Supplied records: Begin

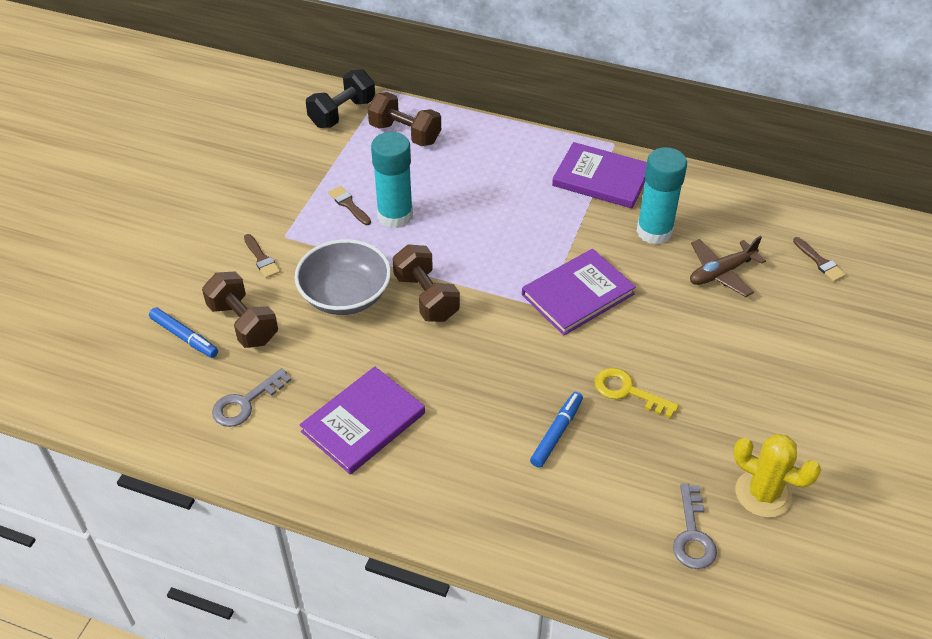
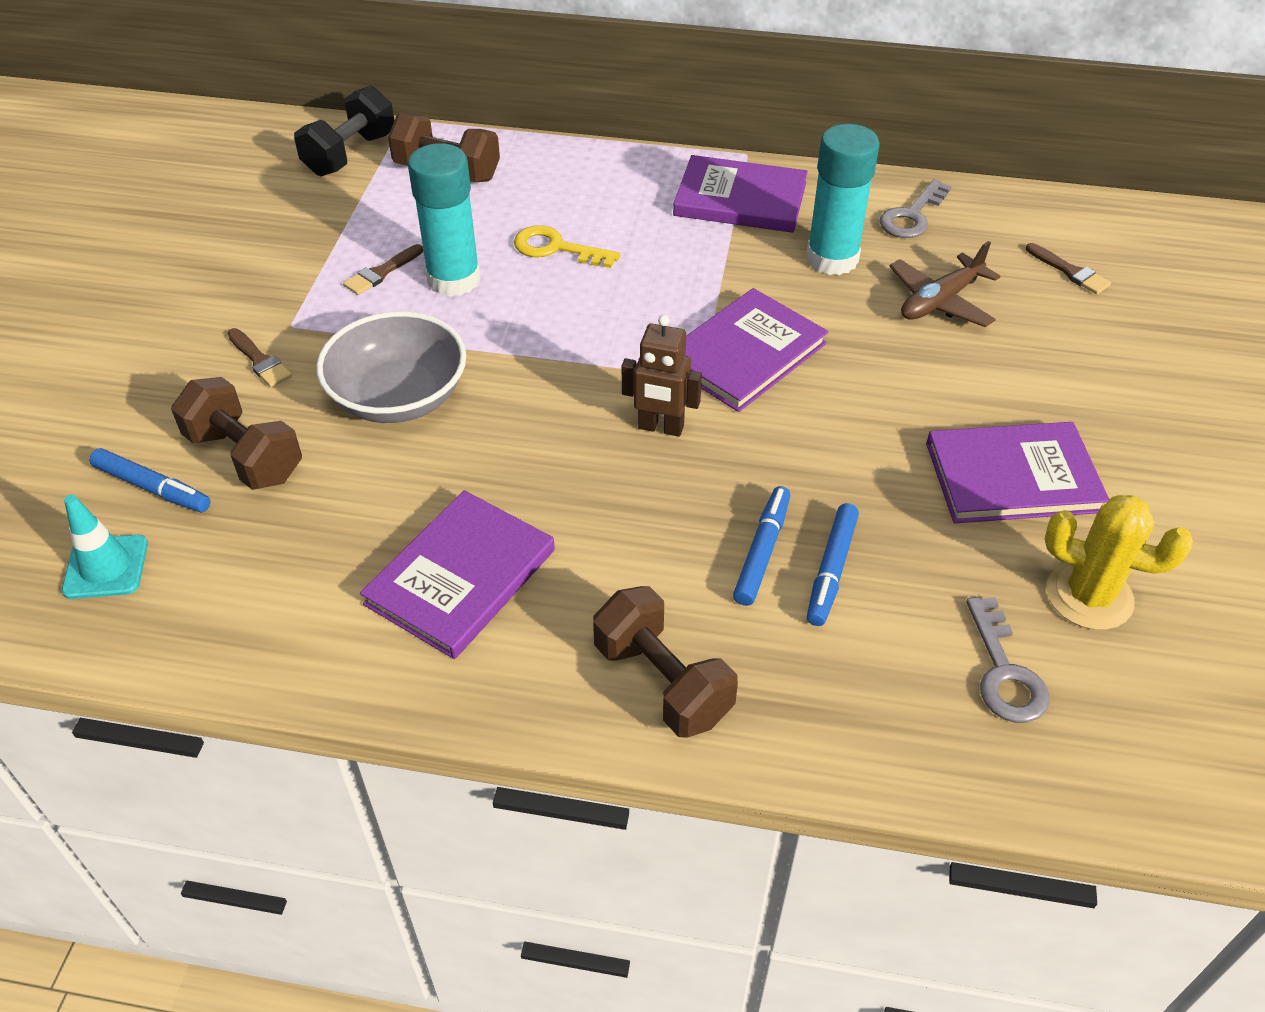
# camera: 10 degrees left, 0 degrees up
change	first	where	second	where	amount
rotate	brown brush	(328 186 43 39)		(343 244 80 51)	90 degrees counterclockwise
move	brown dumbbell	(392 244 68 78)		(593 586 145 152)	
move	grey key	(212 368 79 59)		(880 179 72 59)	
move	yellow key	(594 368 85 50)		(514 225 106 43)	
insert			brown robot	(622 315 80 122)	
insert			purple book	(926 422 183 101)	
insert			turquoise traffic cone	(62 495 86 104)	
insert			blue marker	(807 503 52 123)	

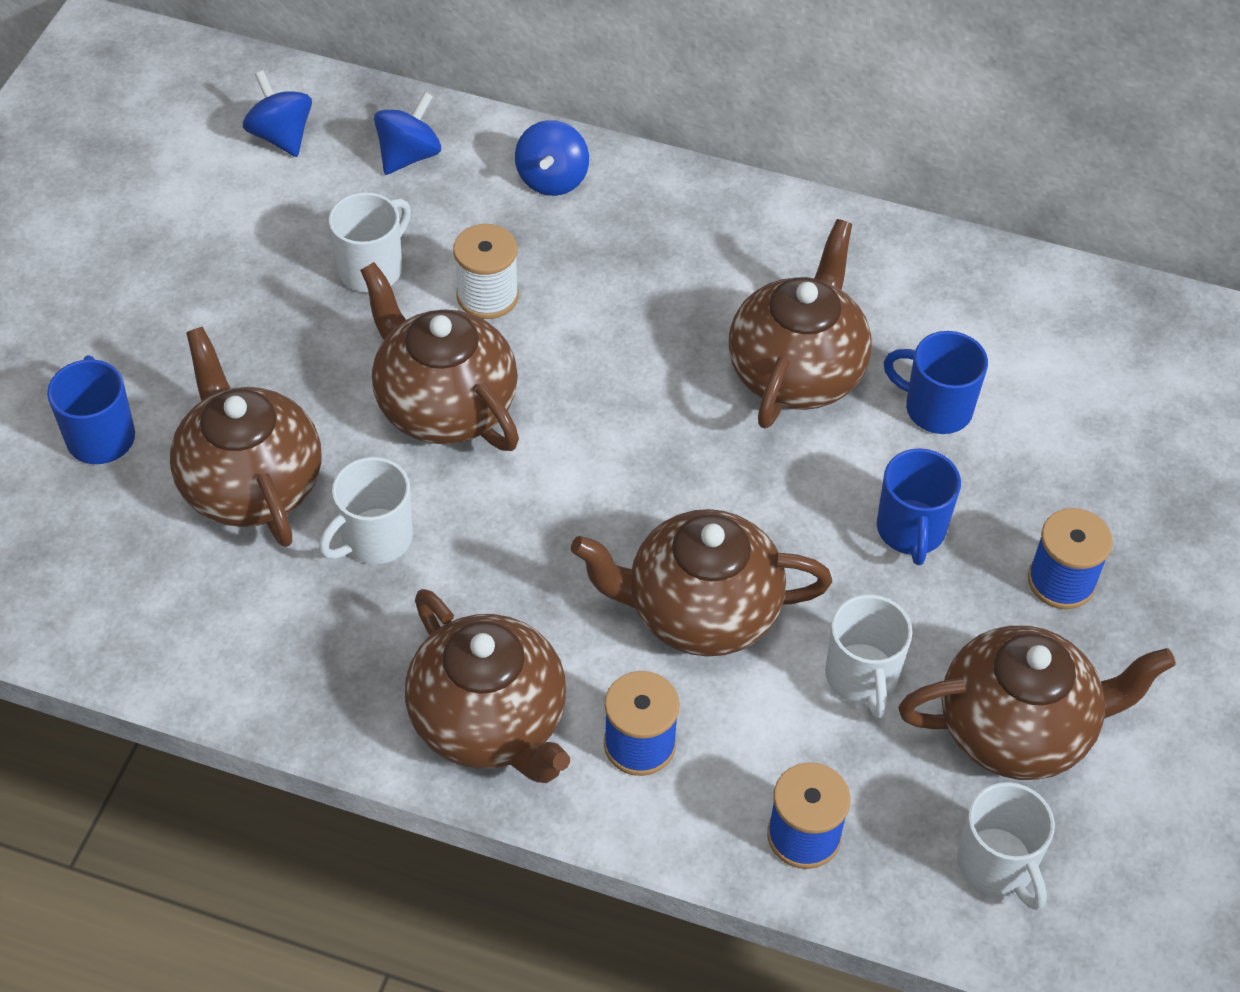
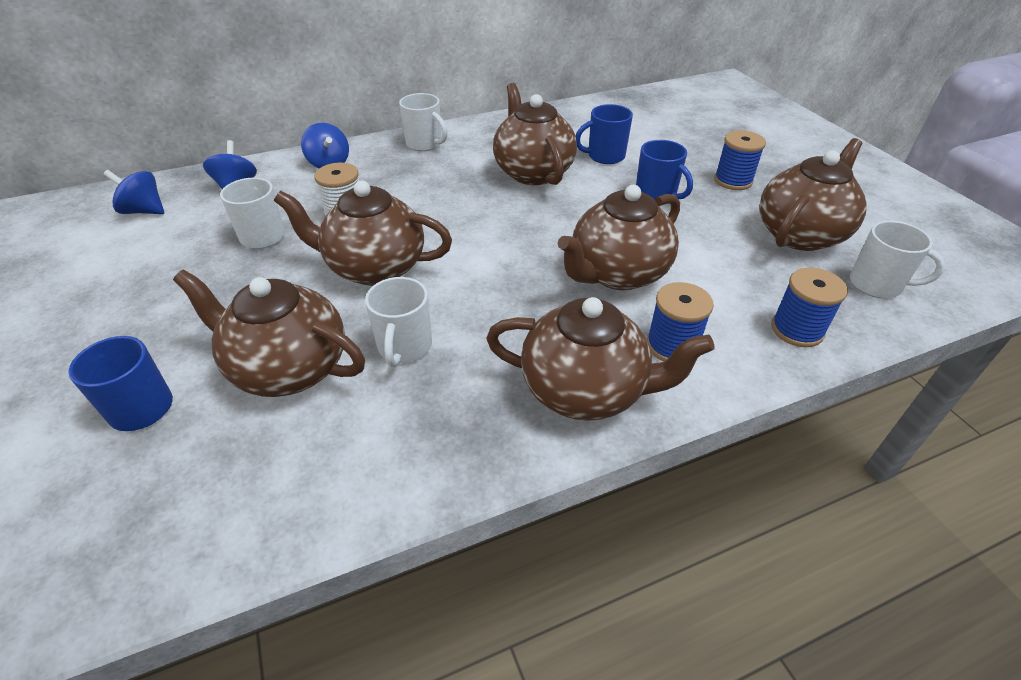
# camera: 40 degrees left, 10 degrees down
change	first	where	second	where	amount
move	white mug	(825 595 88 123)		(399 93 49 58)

Supplied records: End
Supplied records: Begin

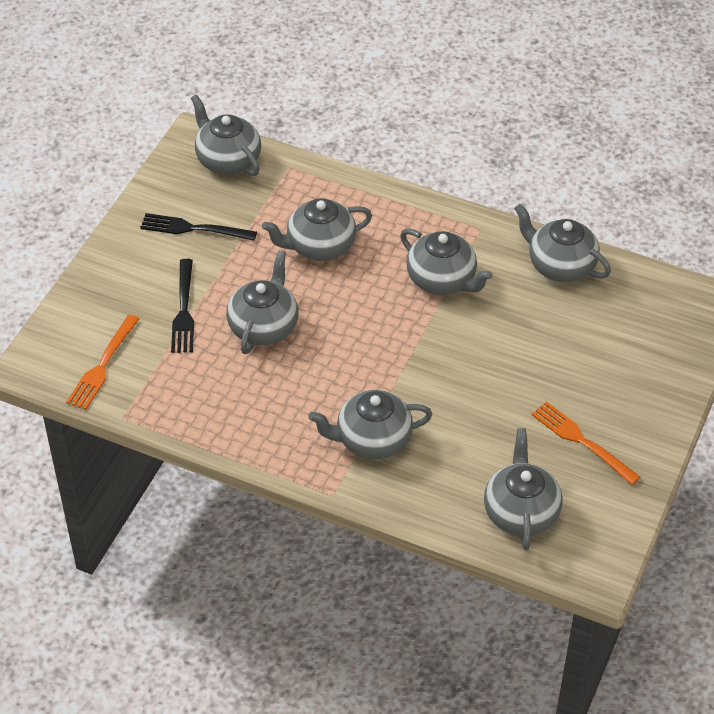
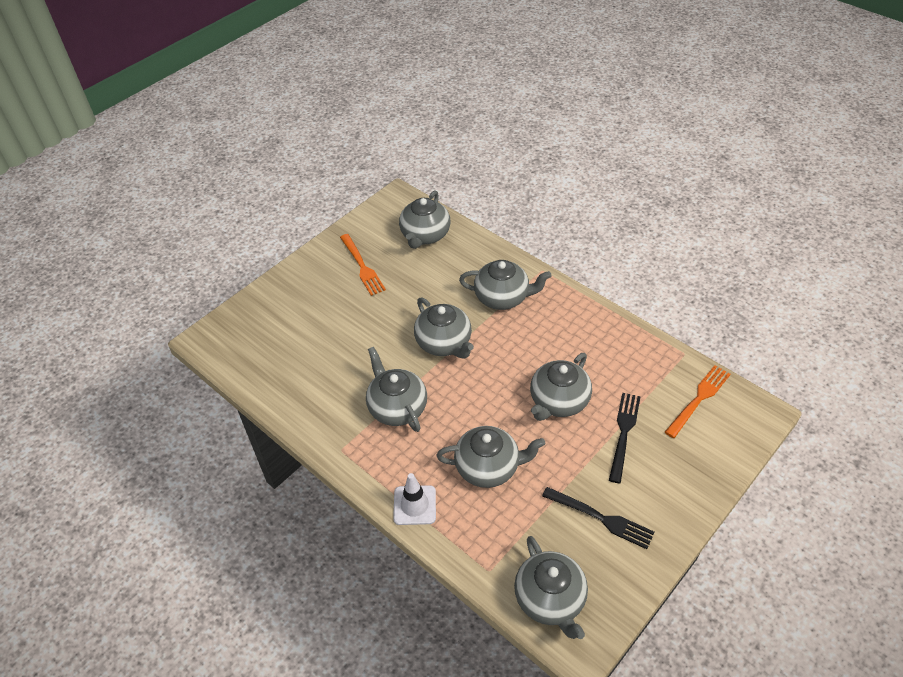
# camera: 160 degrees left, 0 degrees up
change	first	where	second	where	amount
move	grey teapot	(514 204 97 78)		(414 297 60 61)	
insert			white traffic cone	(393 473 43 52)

Supplied records: End

Search the data above for the word "brown". Copy each line it is in.

rotate	brown brush	(328 186 43 39)		(343 244 80 51)	90 degrees counterclockwise
move	brown dumbbell	(392 244 68 78)		(593 586 145 152)	
insert			brown robot	(622 315 80 122)	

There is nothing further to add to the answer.